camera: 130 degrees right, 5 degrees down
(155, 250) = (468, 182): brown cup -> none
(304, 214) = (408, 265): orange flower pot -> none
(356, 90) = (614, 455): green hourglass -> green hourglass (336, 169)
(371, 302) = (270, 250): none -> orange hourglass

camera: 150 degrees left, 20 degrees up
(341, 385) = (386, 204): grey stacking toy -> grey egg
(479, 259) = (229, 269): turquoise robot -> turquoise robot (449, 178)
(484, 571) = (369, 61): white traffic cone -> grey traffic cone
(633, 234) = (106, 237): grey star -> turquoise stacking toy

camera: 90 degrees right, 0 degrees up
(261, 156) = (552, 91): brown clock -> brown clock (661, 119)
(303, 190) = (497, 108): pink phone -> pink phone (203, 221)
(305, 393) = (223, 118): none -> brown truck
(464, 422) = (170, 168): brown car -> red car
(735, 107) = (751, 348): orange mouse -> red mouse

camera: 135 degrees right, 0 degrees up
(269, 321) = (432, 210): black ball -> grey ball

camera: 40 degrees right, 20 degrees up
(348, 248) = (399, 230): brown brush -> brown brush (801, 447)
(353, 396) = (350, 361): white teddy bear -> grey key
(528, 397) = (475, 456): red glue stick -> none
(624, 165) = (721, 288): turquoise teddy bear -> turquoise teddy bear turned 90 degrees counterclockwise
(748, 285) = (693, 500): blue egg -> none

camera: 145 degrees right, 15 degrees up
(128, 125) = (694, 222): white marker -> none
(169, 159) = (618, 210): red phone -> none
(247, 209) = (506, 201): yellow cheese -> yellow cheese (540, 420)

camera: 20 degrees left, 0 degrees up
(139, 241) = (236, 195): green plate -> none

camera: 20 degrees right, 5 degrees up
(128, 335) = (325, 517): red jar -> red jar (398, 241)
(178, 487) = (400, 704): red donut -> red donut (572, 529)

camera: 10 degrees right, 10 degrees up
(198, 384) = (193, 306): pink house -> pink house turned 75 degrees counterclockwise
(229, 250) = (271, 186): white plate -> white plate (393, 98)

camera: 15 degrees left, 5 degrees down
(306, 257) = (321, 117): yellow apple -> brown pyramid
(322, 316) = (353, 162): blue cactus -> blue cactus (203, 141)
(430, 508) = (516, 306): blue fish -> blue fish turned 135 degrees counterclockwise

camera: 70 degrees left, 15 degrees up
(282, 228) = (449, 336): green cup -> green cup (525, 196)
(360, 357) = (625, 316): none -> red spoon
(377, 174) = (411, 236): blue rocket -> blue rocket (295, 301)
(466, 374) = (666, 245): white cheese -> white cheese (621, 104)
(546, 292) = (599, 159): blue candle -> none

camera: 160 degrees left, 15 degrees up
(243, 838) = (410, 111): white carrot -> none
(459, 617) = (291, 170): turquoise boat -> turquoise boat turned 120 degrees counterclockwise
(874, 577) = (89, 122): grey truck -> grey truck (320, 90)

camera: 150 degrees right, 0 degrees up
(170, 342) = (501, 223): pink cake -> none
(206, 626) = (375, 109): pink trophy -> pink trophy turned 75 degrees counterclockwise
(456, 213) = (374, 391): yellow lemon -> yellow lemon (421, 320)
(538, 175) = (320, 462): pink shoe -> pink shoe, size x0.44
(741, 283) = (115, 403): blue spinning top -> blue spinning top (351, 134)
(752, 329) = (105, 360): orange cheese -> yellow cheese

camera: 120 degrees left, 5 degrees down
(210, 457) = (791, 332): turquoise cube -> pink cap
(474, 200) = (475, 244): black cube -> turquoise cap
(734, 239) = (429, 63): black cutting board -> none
--------------------------------
> **WHAT THE EXERCISE ASKS**
You are asked to reproduce word for word the line containing "(538, 175) = (320, 462): pink" and every subsequent line through the end of the entries.

> **RESULT FOR THIS TASK**
(538, 175) = (320, 462): pink shoe -> pink shoe, size x0.44
(741, 283) = (115, 403): blue spinning top -> blue spinning top (351, 134)
(752, 329) = (105, 360): orange cheese -> yellow cheese

camera: 120 degrees left, 5 degrees down
(210, 457) = (791, 332): turquoise cube -> pink cap
(474, 200) = (475, 244): black cube -> turquoise cap
(734, 239) = (429, 63): black cutting board -> none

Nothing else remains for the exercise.